Your instructions :: The whole listing, please: repeat it exactly, with the pictures left out.

Recorded data ::

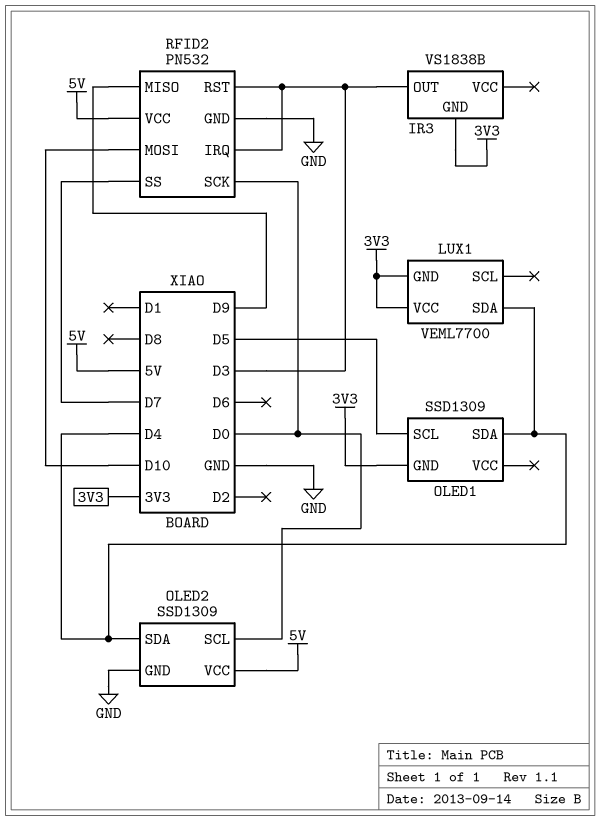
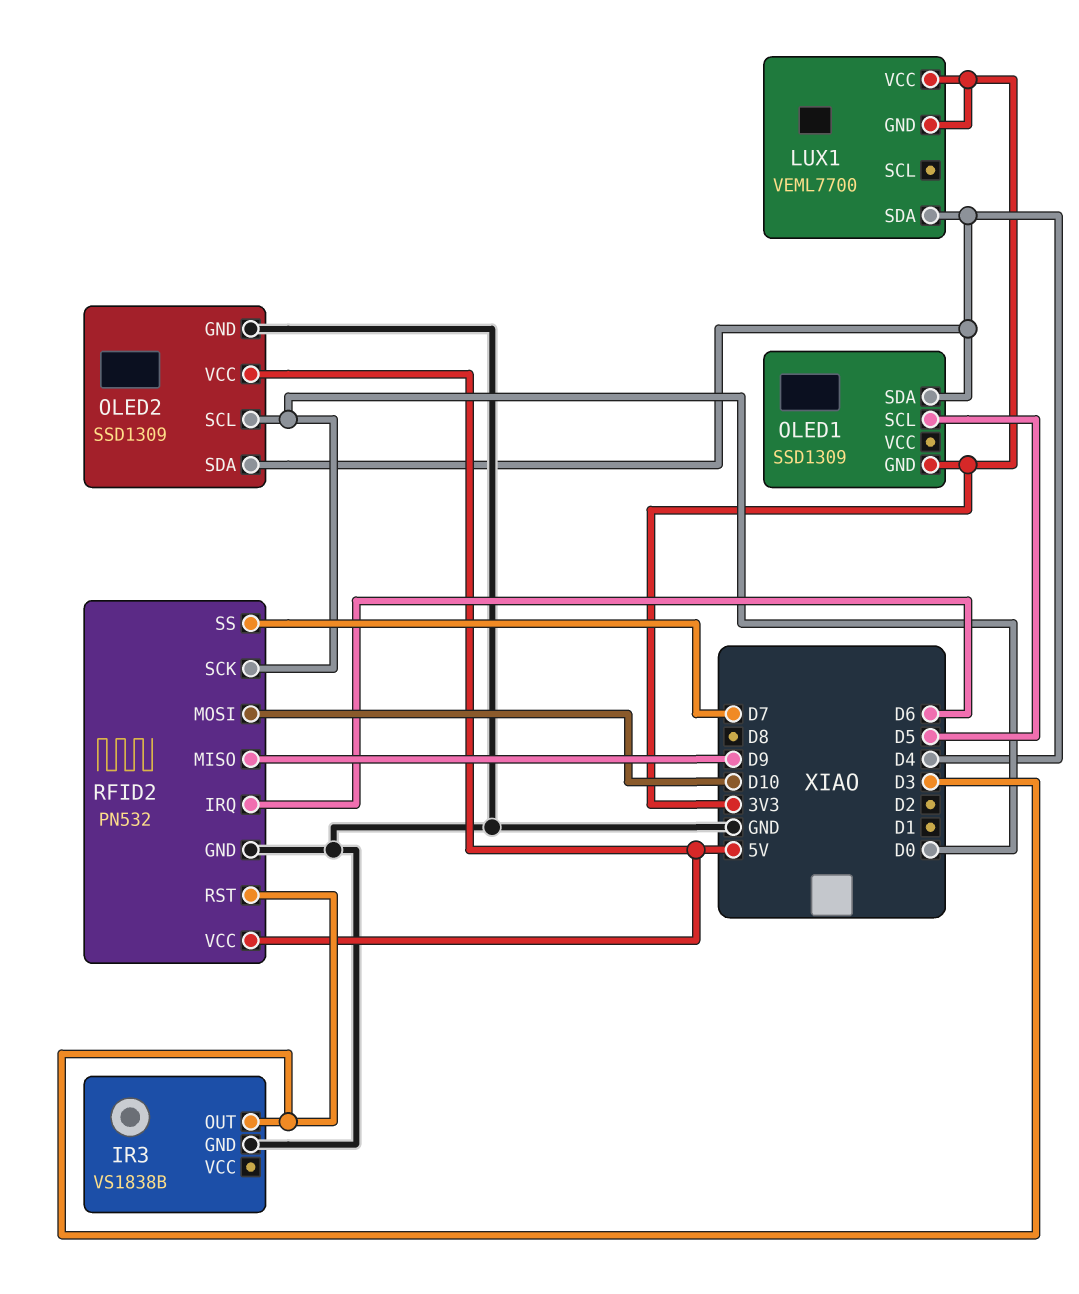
IR3 pin GND: 3V3 -> GND
RFID2 pin IRQ: D3 -> D6

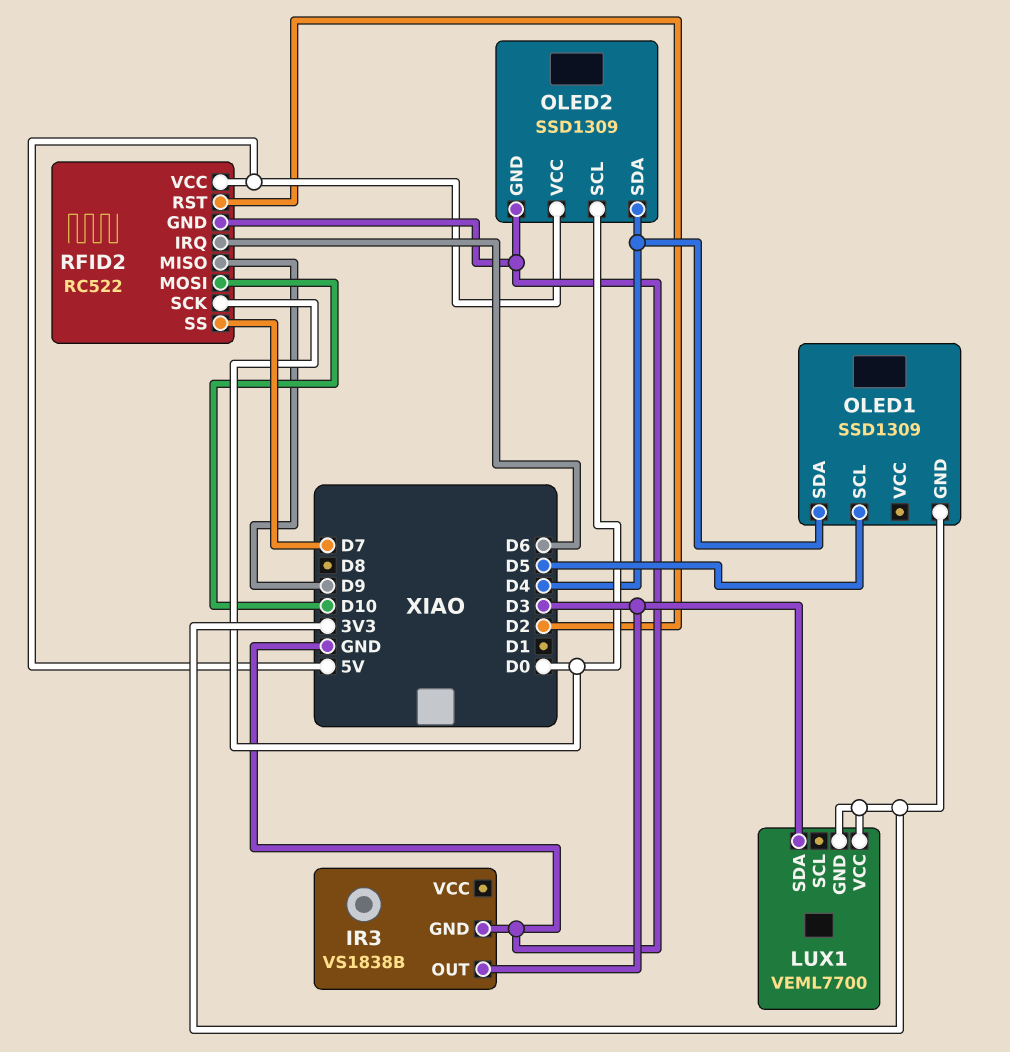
LUX1 pin SDA: D4 -> D3
RFID2: PN532 -> RC522
RFID2 pin RST: D3 -> D2

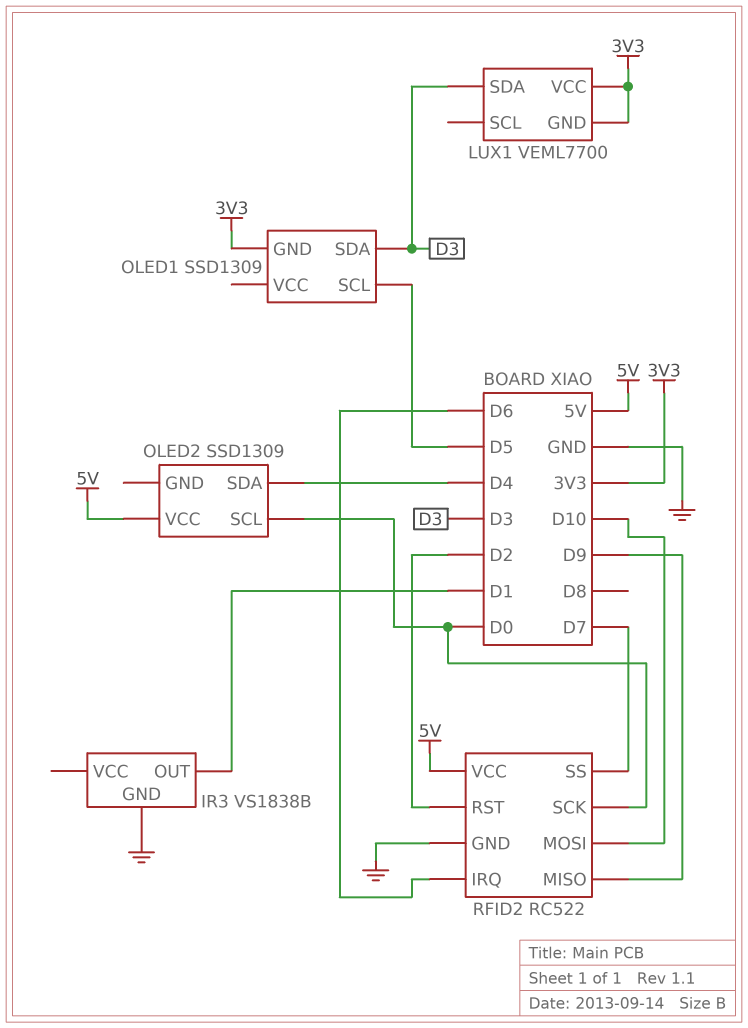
IR3 pin OUT: D3 -> D1
OLED1 pin SDA: D4 -> D3
OLED2 pin GND: GND -> none

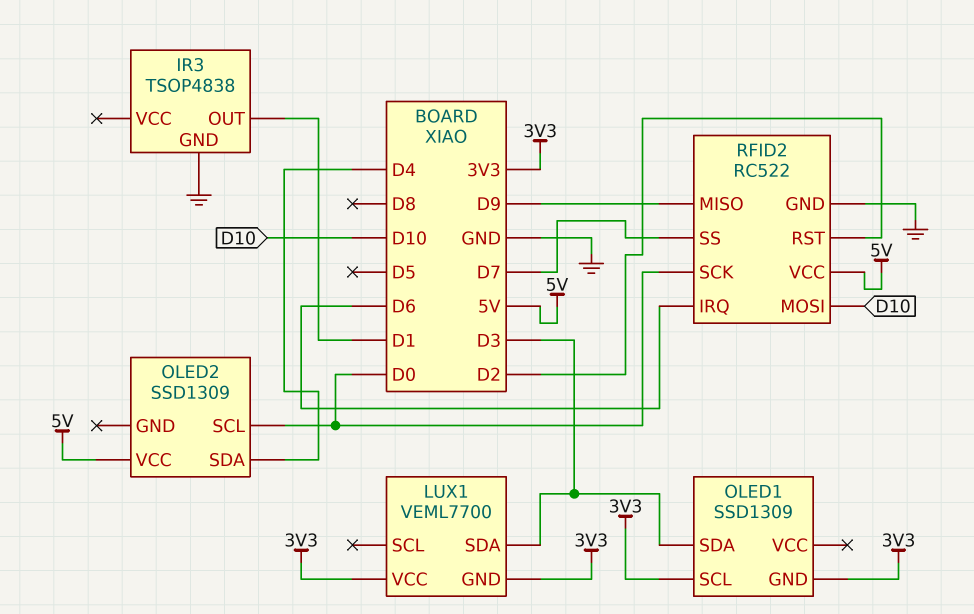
IR3: VS1838B -> TSOP4838
OLED1 pin SCL: D5 -> 3V3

Response to this task ::
IR3 pin GND: 3V3 -> GND
RFID2 pin IRQ: D3 -> D6

LUX1 pin SDA: D4 -> D3
RFID2: PN532 -> RC522
RFID2 pin RST: D3 -> D2

IR3 pin OUT: D3 -> D1
OLED1 pin SDA: D4 -> D3
OLED2 pin GND: GND -> none

IR3: VS1838B -> TSOP4838
OLED1 pin SCL: D5 -> 3V3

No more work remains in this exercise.